▶ EXERCISE REQUIREMENTS: Here are some records. Copy each one exactly.

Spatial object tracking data

====

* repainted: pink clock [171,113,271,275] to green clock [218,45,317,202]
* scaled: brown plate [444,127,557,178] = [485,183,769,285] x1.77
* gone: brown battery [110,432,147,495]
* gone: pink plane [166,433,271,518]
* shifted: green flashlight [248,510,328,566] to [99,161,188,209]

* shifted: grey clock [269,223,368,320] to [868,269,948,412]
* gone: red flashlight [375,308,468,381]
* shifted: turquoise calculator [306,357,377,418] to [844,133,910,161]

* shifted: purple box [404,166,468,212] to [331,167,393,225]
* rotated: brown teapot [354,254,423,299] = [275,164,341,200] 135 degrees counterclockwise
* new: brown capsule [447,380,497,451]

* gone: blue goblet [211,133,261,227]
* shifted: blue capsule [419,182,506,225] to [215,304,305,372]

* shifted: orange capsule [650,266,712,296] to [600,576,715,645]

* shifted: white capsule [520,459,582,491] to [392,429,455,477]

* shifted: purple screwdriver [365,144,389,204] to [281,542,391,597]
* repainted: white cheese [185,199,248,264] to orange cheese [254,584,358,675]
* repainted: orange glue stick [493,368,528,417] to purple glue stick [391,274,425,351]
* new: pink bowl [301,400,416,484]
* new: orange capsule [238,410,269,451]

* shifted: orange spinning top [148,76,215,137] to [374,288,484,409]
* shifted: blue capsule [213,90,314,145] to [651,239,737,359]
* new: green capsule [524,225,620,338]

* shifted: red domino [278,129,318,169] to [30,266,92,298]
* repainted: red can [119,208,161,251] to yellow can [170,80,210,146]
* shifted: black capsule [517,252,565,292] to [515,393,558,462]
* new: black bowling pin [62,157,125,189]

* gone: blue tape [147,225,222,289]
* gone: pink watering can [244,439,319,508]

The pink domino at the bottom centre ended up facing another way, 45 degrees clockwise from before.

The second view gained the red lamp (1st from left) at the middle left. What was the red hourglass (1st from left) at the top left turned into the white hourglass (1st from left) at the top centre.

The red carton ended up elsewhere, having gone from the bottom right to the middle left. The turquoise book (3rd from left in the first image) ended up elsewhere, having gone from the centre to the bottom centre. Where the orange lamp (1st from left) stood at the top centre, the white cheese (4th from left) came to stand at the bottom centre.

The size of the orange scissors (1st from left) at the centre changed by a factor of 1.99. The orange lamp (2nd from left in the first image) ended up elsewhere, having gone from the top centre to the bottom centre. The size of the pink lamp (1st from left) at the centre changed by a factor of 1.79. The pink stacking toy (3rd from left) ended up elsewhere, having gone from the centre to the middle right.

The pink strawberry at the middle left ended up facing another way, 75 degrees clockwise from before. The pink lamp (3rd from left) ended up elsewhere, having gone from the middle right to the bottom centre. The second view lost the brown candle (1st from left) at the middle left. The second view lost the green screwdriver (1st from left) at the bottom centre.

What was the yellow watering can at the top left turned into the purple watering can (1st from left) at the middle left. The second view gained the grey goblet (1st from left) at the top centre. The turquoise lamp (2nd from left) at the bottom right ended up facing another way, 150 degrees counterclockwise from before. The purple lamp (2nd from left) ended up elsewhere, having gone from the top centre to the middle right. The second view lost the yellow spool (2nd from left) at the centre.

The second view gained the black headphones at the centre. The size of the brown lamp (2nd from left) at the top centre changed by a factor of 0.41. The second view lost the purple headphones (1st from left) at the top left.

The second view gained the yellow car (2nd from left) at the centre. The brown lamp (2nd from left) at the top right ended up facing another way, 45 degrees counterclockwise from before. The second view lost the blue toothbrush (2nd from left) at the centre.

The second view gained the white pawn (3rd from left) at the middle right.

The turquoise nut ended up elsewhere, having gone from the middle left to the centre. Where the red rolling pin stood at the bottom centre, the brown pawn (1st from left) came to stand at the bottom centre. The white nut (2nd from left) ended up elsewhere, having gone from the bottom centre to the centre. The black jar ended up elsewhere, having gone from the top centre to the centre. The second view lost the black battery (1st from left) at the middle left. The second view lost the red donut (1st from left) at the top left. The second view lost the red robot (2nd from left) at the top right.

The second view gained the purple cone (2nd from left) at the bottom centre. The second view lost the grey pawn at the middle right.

====

▶ RESPONSE TO THE EXERCISE:
* repainted: pink clock [171,113,271,275] to green clock [218,45,317,202]
* scaled: brown plate [444,127,557,178] = [485,183,769,285] x1.77
* gone: brown battery [110,432,147,495]
* gone: pink plane [166,433,271,518]
* shifted: green flashlight [248,510,328,566] to [99,161,188,209]

* shifted: grey clock [269,223,368,320] to [868,269,948,412]
* gone: red flashlight [375,308,468,381]
* shifted: turquoise calculator [306,357,377,418] to [844,133,910,161]

* shifted: purple box [404,166,468,212] to [331,167,393,225]
* rotated: brown teapot [354,254,423,299] = [275,164,341,200] 135 degrees counterclockwise
* new: brown capsule [447,380,497,451]

* gone: blue goblet [211,133,261,227]
* shifted: blue capsule [419,182,506,225] to [215,304,305,372]

* shifted: orange capsule [650,266,712,296] to [600,576,715,645]

* shifted: white capsule [520,459,582,491] to [392,429,455,477]

* shifted: purple screwdriver [365,144,389,204] to [281,542,391,597]
* repainted: white cheese [185,199,248,264] to orange cheese [254,584,358,675]
* repainted: orange glue stick [493,368,528,417] to purple glue stick [391,274,425,351]
* new: pink bowl [301,400,416,484]
* new: orange capsule [238,410,269,451]

* shifted: orange spinning top [148,76,215,137] to [374,288,484,409]
* shifted: blue capsule [213,90,314,145] to [651,239,737,359]
* new: green capsule [524,225,620,338]

* shifted: red domino [278,129,318,169] to [30,266,92,298]
* repainted: red can [119,208,161,251] to yellow can [170,80,210,146]
* shifted: black capsule [517,252,565,292] to [515,393,558,462]
* new: black bowling pin [62,157,125,189]

* gone: blue tape [147,225,222,289]
* gone: pink watering can [244,439,319,508]

The pink domino at the bottom centre ended up facing another way, 45 degrees clockwise from before.

The second view gained the red lamp (1st from left) at the middle left. What was the red hourglass (1st from left) at the top left turned into the white hourglass (1st from left) at the top centre.

The red carton ended up elsewhere, having gone from the bottom right to the middle left. The turquoise book (3rd from left in the first image) ended up elsewhere, having gone from the centre to the bottom centre. Where the orange lamp (1st from left) stood at the top centre, the white cheese (4th from left) came to stand at the bottom centre.

The size of the orange scissors (1st from left) at the centre changed by a factor of 1.99. The orange lamp (2nd from left in the first image) ended up elsewhere, having gone from the top centre to the bottom centre. The size of the pink lamp (1st from left) at the centre changed by a factor of 1.79. The pink stacking toy (3rd from left) ended up elsewhere, having gone from the centre to the middle right.

The pink strawberry at the middle left ended up facing another way, 75 degrees clockwise from before. The pink lamp (3rd from left) ended up elsewhere, having gone from the middle right to the bottom centre. The second view lost the brown candle (1st from left) at the middle left. The second view lost the green screwdriver (1st from left) at the bottom centre.

What was the yellow watering can at the top left turned into the purple watering can (1st from left) at the middle left. The second view gained the grey goblet (1st from left) at the top centre. The turquoise lamp (2nd from left) at the bottom right ended up facing another way, 150 degrees counterclockwise from before. The purple lamp (2nd from left) ended up elsewhere, having gone from the top centre to the middle right. The second view lost the yellow spool (2nd from left) at the centre.

The second view gained the black headphones at the centre. The size of the brown lamp (2nd from left) at the top centre changed by a factor of 0.41. The second view lost the purple headphones (1st from left) at the top left.

The second view gained the yellow car (2nd from left) at the centre. The brown lamp (2nd from left) at the top right ended up facing another way, 45 degrees counterclockwise from before. The second view lost the blue toothbrush (2nd from left) at the centre.

The second view gained the white pawn (3rd from left) at the middle right.

The turquoise nut ended up elsewhere, having gone from the middle left to the centre. Where the red rolling pin stood at the bottom centre, the brown pawn (1st from left) came to stand at the bottom centre. The white nut (2nd from left) ended up elsewhere, having gone from the bottom centre to the centre. The black jar ended up elsewhere, having gone from the top centre to the centre. The second view lost the black battery (1st from left) at the middle left. The second view lost the red donut (1st from left) at the top left. The second view lost the red robot (2nd from left) at the top right.

The second view gained the purple cone (2nd from left) at the bottom centre. The second view lost the grey pawn at the middle right.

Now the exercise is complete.